TASK GOAL: From the line holding "none -> black round brick A2 level 1" through the line holding "none -> black tile K8 level 1" below, write out every line exactly; include both of those lines and drop the pictures.

MATERIAL SUPPLIED:
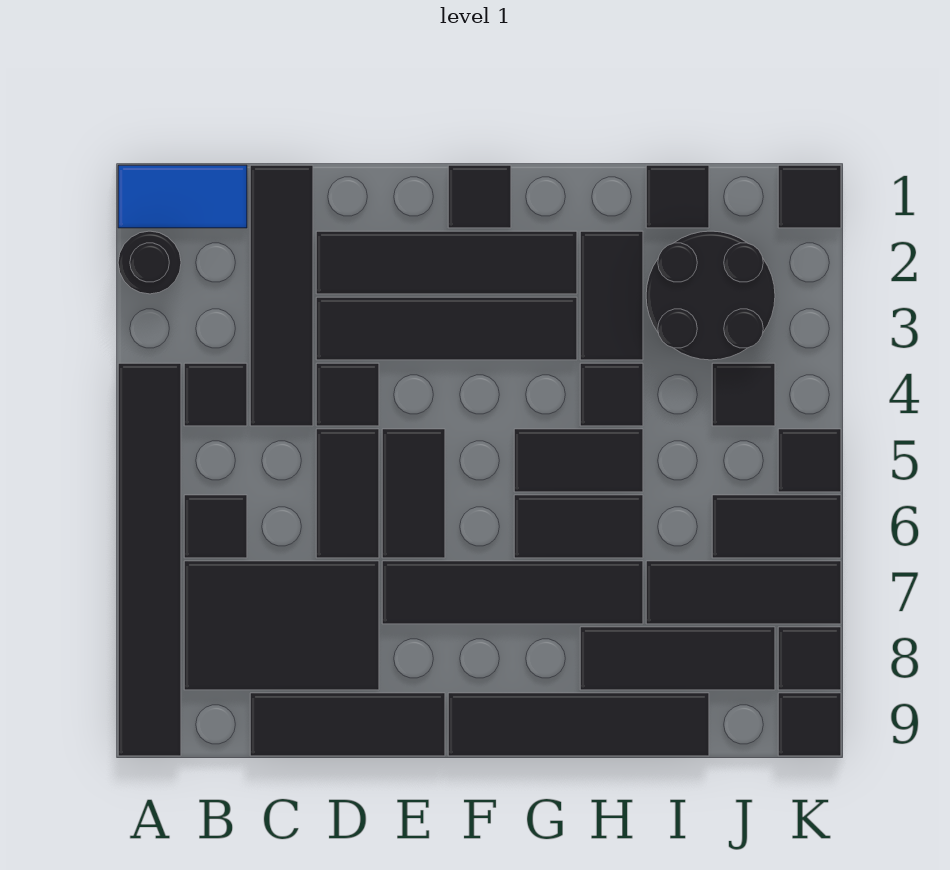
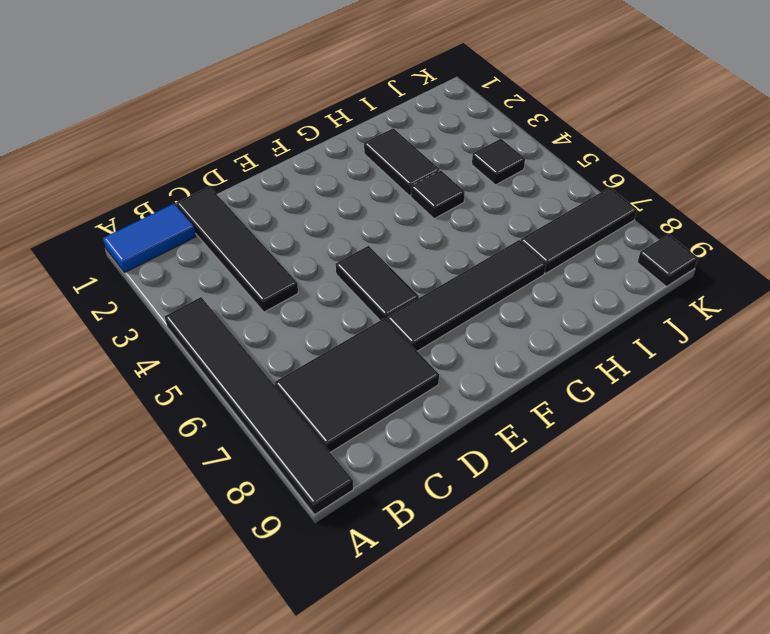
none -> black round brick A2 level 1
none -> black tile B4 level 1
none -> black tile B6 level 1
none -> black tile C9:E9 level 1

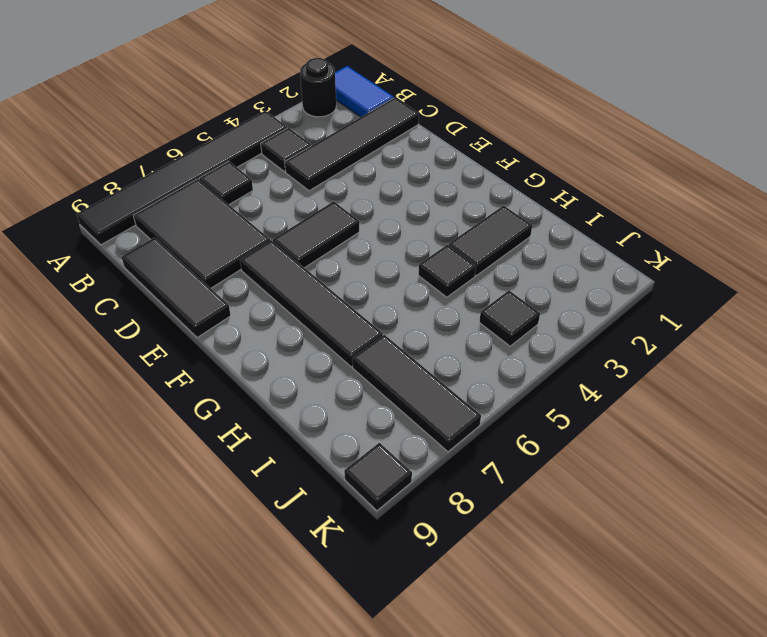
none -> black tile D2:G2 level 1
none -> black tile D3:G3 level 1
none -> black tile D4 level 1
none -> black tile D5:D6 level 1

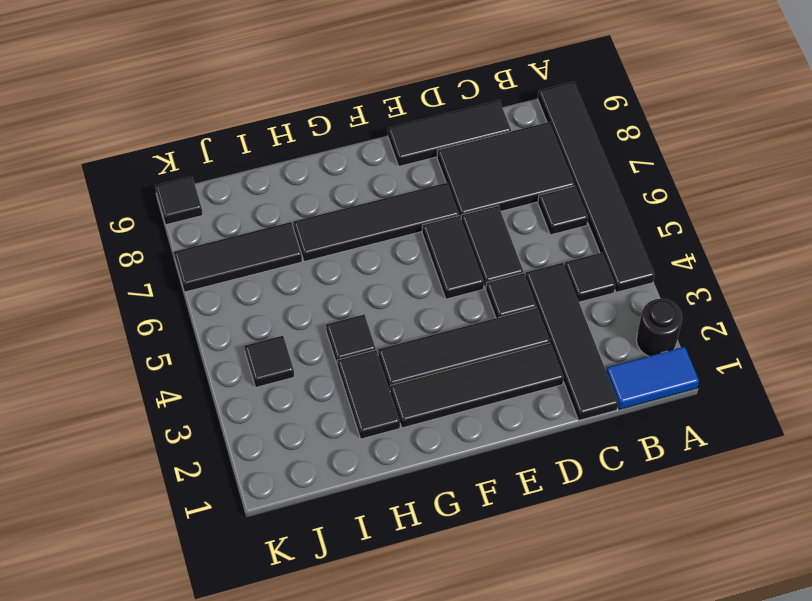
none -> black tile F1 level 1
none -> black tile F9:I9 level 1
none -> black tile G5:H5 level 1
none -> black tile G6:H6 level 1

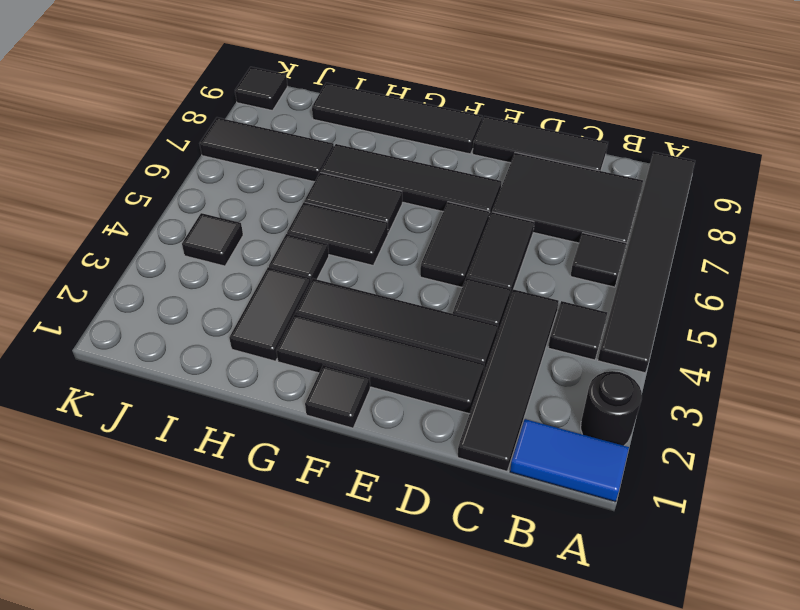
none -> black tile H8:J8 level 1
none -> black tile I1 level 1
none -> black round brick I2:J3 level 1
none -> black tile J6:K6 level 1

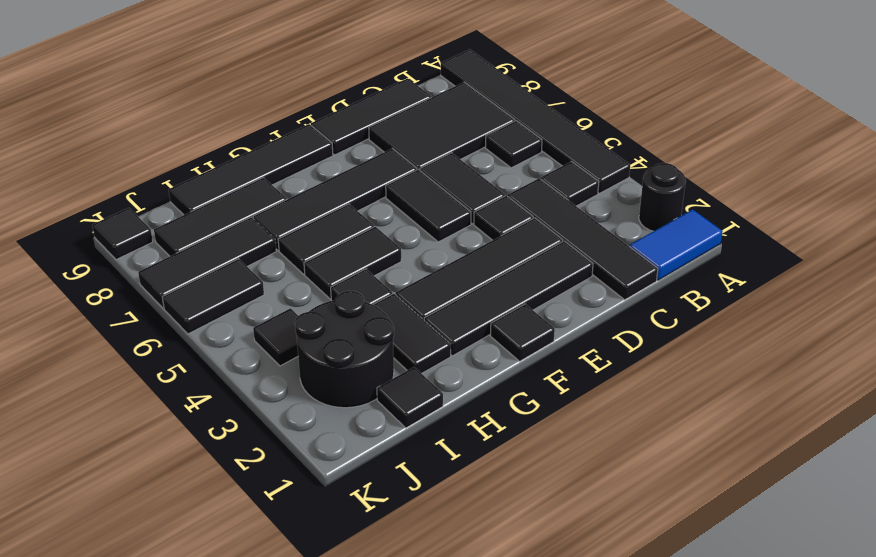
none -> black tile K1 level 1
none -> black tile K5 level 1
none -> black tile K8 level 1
--
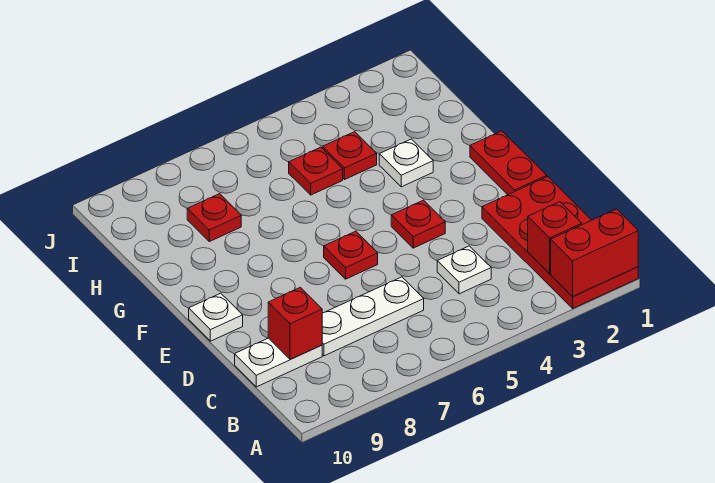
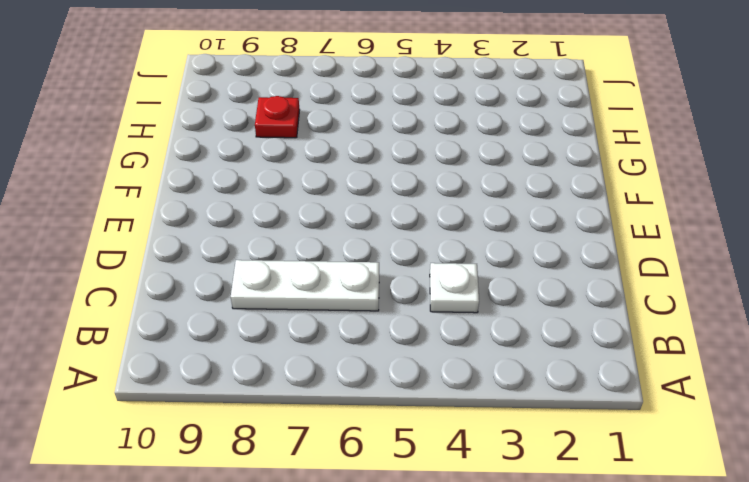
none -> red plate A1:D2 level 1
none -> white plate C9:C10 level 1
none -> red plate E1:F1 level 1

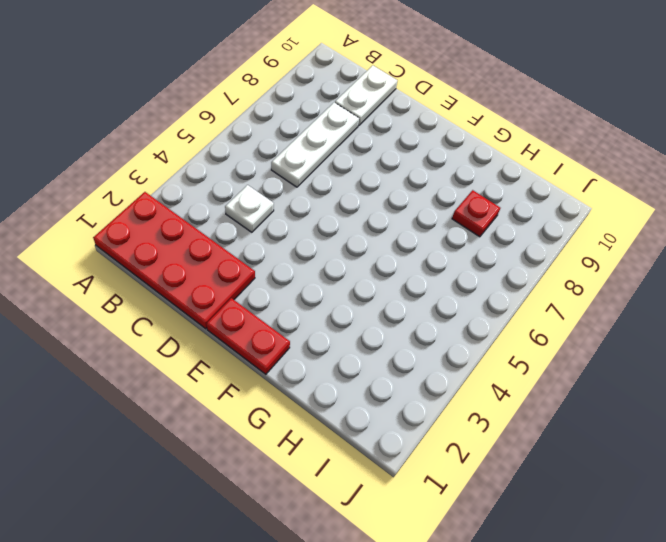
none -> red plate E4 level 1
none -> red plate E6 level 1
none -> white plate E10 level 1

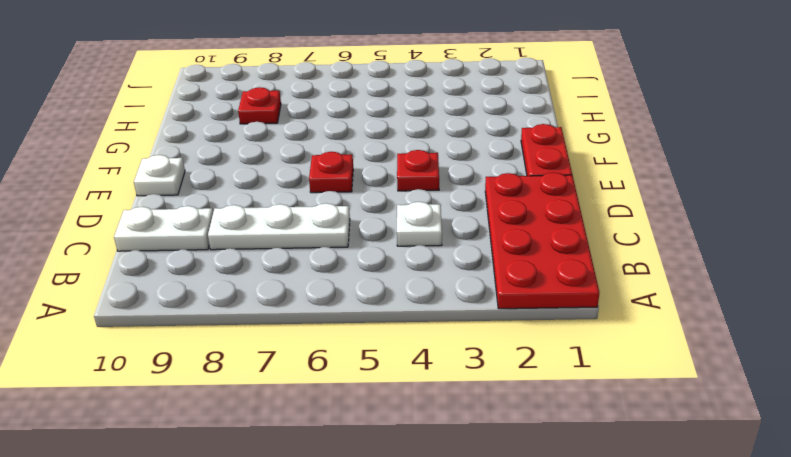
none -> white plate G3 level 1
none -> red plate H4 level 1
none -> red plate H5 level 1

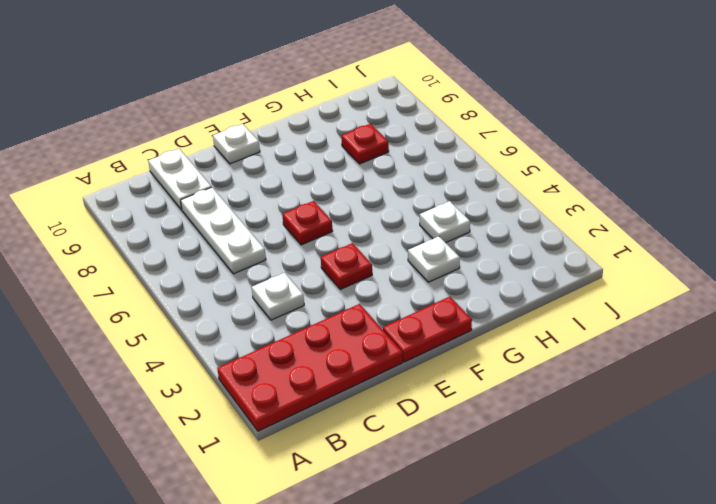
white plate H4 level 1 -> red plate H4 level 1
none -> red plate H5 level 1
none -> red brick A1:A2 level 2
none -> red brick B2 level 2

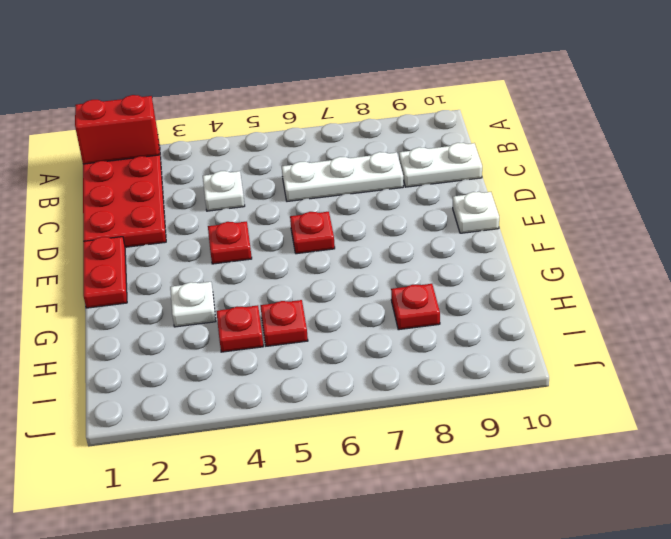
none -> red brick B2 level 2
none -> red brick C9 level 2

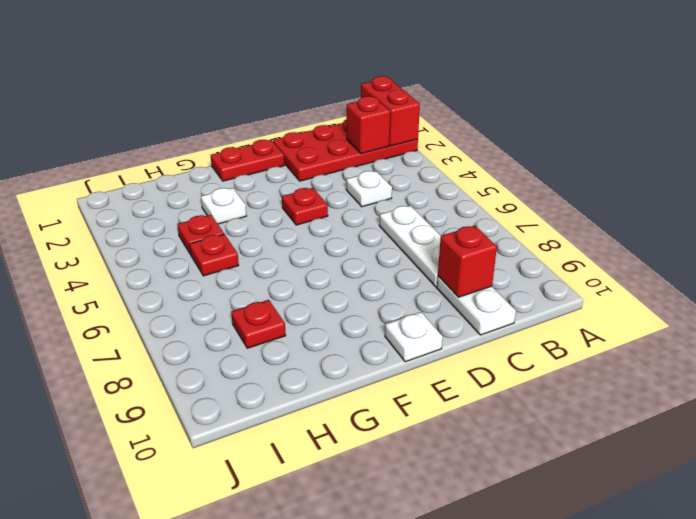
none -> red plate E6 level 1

SOLUTION FOR THIS TASK:
none -> black round brick A2 level 1
none -> black tile B4 level 1
none -> black tile B6 level 1
none -> black tile C9:E9 level 1

none -> black tile D2:G2 level 1
none -> black tile D3:G3 level 1
none -> black tile D4 level 1
none -> black tile D5:D6 level 1

none -> black tile F1 level 1
none -> black tile F9:I9 level 1
none -> black tile G5:H5 level 1
none -> black tile G6:H6 level 1

none -> black tile H8:J8 level 1
none -> black tile I1 level 1
none -> black round brick I2:J3 level 1
none -> black tile J6:K6 level 1

none -> black tile K1 level 1
none -> black tile K5 level 1
none -> black tile K8 level 1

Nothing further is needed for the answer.